Instructions for the task:
Skip the pictures and give back the rest of the listing exactly.

Excerpted records:
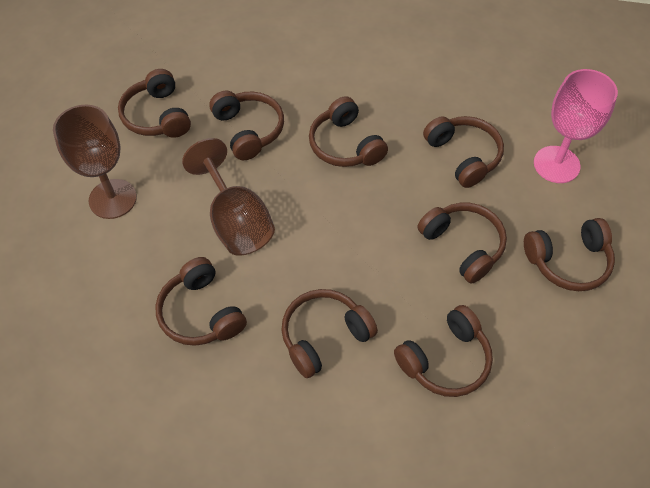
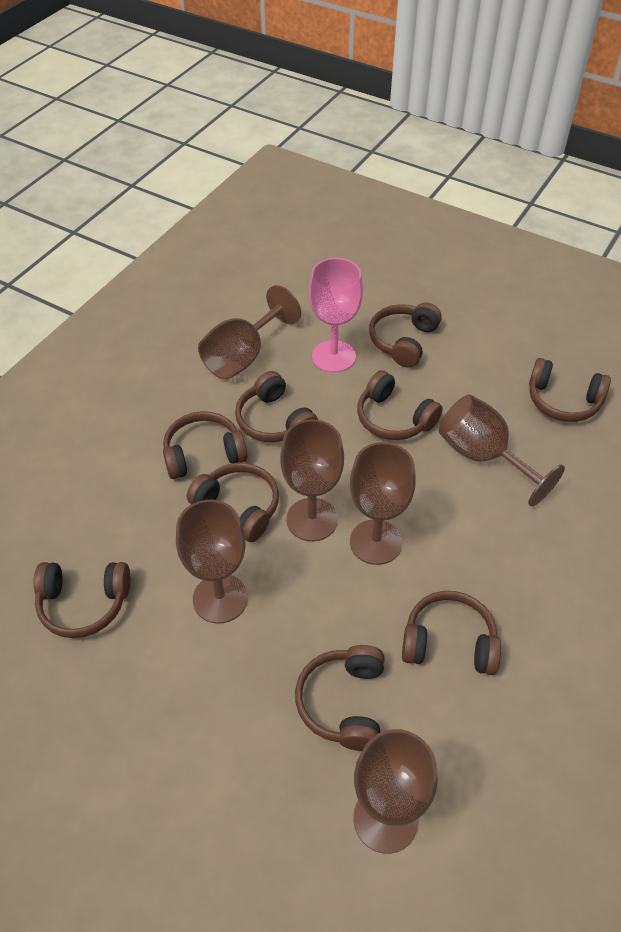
brown goblet: 2 -> 6

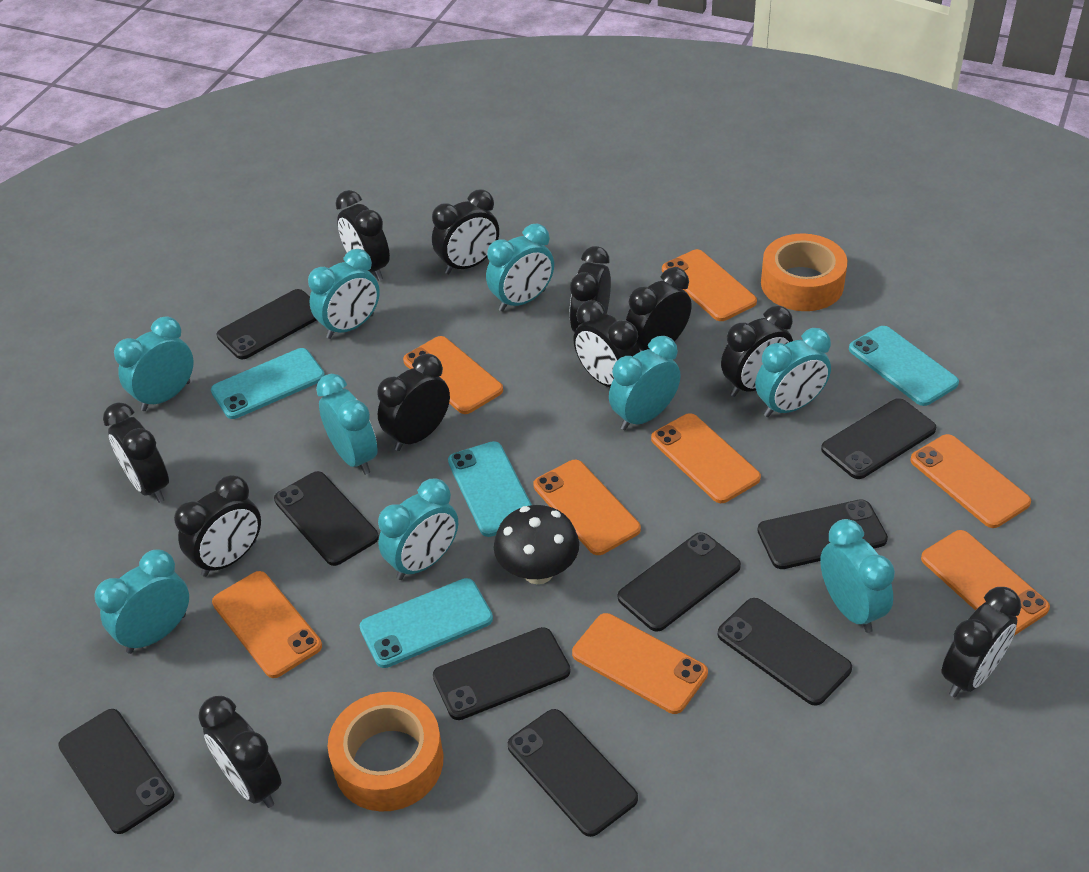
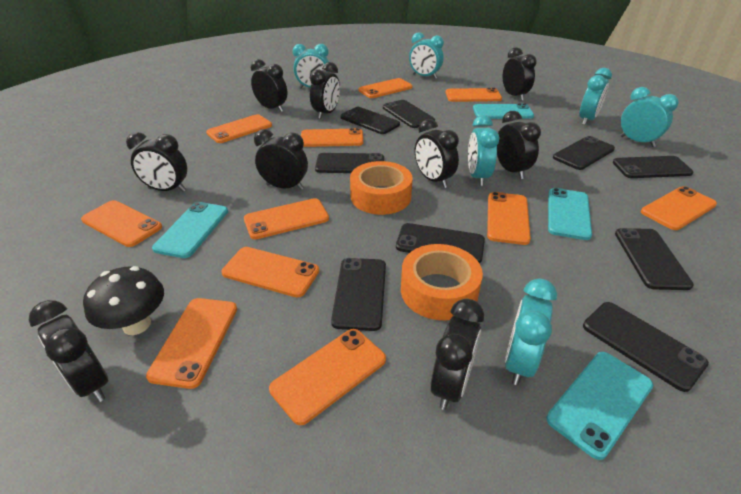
black clock: 11 -> 9
orange phone: 8 -> 11
turquoise clock: 9 -> 6

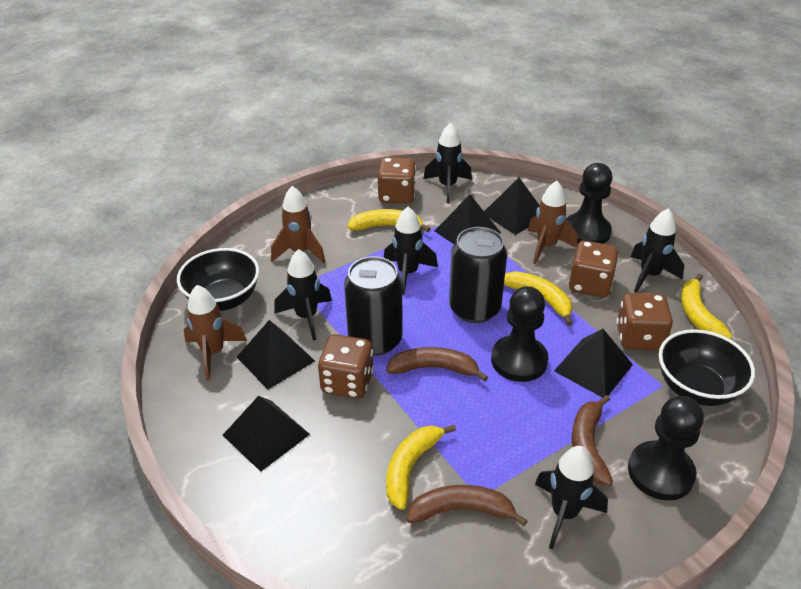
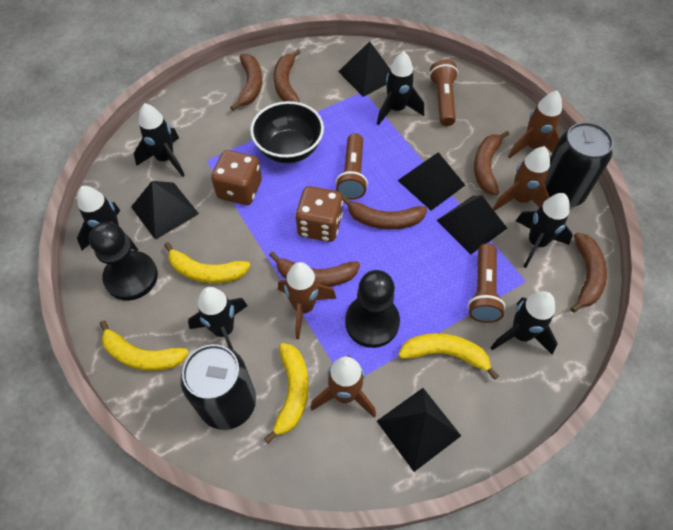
black bowl: 2 -> 1
black pawn: 3 -> 2
black rocket: 5 -> 6
brown banana: 3 -> 6
brown dice: 4 -> 2
brown flashlight: 0 -> 3
brown rocket: 3 -> 4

Answer box:
brown goblet: 2 -> 6

black clock: 11 -> 9
orange phone: 8 -> 11
turquoise clock: 9 -> 6

black bowl: 2 -> 1
black pawn: 3 -> 2
black rocket: 5 -> 6
brown banana: 3 -> 6
brown dice: 4 -> 2
brown flashlight: 0 -> 3
brown rocket: 3 -> 4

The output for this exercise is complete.